WHAT TO WORK ON:
Only the lines with the string "RFID" are needed; return each of them from the entries below.

___ PROVIDED RECORDS

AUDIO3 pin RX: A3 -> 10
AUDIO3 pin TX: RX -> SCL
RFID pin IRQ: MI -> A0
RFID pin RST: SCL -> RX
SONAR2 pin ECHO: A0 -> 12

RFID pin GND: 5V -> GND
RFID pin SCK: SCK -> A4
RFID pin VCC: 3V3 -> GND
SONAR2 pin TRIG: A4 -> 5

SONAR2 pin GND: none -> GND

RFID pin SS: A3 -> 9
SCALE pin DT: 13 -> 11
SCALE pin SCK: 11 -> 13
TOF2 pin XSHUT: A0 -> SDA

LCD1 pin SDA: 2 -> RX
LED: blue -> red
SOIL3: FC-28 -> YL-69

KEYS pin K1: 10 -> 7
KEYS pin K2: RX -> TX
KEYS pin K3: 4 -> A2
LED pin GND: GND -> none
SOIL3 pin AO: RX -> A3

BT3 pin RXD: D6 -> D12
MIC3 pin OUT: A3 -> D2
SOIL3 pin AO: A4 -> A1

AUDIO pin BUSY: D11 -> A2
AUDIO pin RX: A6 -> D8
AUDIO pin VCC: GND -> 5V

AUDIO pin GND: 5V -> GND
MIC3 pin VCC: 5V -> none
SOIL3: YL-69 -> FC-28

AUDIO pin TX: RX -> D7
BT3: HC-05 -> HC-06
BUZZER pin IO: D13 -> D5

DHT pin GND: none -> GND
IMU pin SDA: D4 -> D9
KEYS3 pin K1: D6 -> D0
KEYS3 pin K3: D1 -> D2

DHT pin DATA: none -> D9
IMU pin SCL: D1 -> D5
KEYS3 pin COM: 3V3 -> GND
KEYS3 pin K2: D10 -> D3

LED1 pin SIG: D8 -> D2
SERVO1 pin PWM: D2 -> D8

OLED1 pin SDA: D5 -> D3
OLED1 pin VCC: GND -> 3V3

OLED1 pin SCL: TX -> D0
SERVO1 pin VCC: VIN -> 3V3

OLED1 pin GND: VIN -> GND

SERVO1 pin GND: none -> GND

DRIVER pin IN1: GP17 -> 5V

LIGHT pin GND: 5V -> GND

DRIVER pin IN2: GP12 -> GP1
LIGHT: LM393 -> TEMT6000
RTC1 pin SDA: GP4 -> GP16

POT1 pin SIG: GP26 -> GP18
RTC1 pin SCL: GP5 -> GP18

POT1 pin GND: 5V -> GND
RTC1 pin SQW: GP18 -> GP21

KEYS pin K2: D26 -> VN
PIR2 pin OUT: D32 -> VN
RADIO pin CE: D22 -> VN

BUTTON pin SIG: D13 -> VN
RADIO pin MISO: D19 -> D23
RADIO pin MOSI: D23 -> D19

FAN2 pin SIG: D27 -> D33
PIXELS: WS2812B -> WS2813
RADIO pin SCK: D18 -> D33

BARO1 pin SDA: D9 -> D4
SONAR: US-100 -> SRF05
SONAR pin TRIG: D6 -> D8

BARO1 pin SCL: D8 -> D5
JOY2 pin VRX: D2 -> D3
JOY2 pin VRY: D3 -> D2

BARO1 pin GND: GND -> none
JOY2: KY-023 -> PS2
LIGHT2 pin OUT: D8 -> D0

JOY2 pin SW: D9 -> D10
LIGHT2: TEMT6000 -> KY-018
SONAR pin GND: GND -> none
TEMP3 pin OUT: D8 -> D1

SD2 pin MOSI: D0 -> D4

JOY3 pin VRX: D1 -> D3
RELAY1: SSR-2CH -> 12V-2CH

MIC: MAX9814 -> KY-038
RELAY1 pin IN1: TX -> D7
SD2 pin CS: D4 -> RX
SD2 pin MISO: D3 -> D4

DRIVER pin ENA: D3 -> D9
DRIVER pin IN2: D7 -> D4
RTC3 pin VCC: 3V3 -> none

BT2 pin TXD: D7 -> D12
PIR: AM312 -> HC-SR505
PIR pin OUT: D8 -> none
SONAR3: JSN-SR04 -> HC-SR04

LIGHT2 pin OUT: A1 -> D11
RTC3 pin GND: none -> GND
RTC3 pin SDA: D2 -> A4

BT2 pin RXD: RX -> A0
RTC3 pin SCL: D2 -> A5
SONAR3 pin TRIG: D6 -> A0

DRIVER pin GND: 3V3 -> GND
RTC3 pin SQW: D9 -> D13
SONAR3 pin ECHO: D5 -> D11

______

SOLUTION TO THIS EXERCISE:
RFID pin IRQ: MI -> A0
RFID pin RST: SCL -> RX
RFID pin GND: 5V -> GND
RFID pin SCK: SCK -> A4
RFID pin VCC: 3V3 -> GND
RFID pin SS: A3 -> 9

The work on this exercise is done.